(Supplied entries)

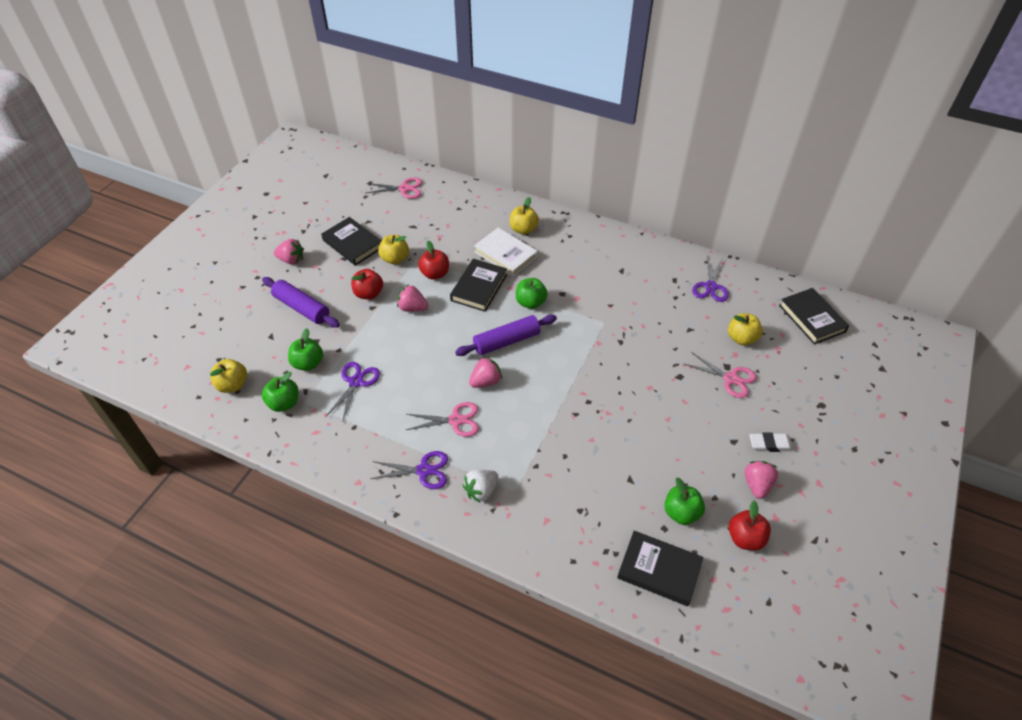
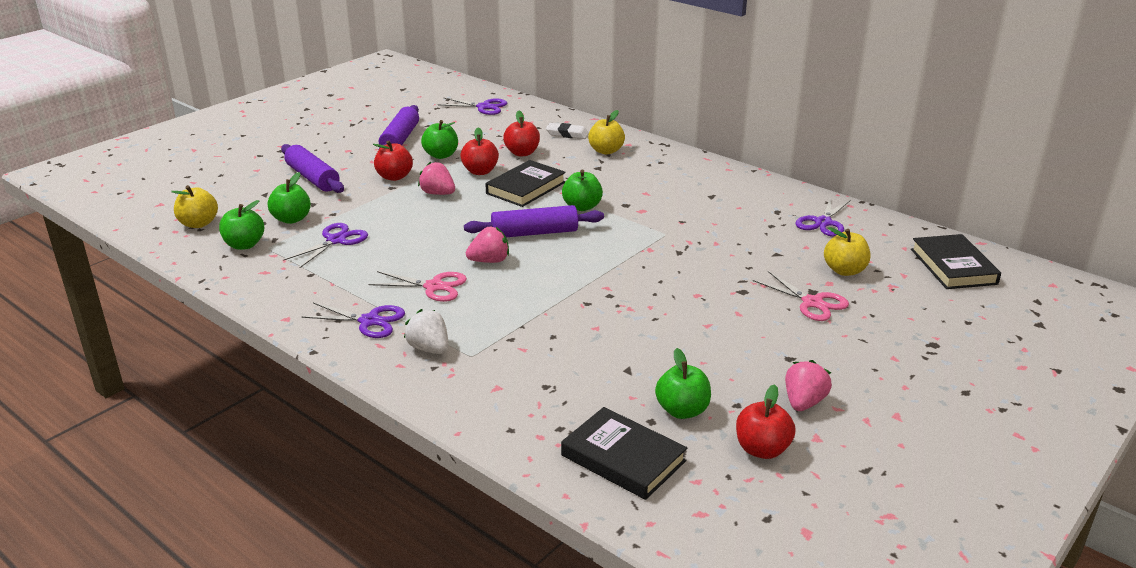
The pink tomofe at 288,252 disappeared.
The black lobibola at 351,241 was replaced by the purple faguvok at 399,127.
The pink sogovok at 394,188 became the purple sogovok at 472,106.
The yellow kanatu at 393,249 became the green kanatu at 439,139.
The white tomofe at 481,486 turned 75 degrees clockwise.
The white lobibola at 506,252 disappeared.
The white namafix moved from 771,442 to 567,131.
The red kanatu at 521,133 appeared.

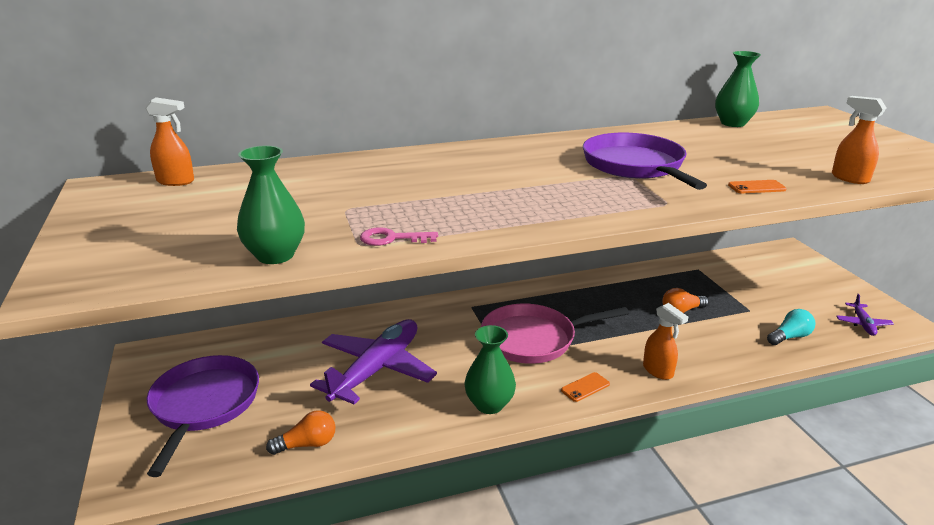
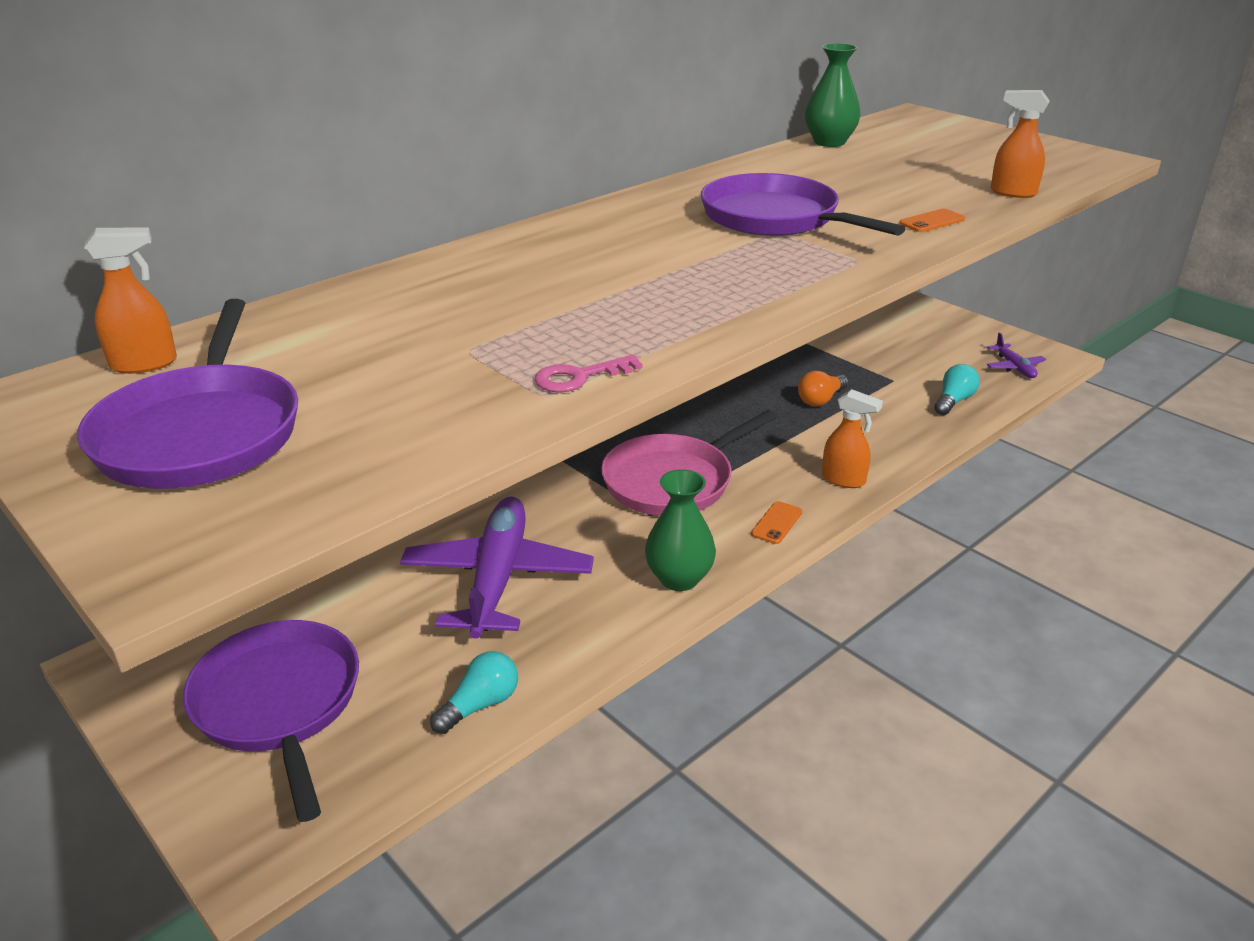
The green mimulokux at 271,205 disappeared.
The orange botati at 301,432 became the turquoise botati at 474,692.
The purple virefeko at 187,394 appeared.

(End Supplied entries)

## Exercise brief
Nothing but the lines from the line containing "The white lobibola at 506,252 disappeared." to the end of the records above should be repeated, exactly and with every picture omitted.

## Your response
The white lobibola at 506,252 disappeared.
The white namafix moved from 771,442 to 567,131.
The red kanatu at 521,133 appeared.

The green mimulokux at 271,205 disappeared.
The orange botati at 301,432 became the turquoise botati at 474,692.
The purple virefeko at 187,394 appeared.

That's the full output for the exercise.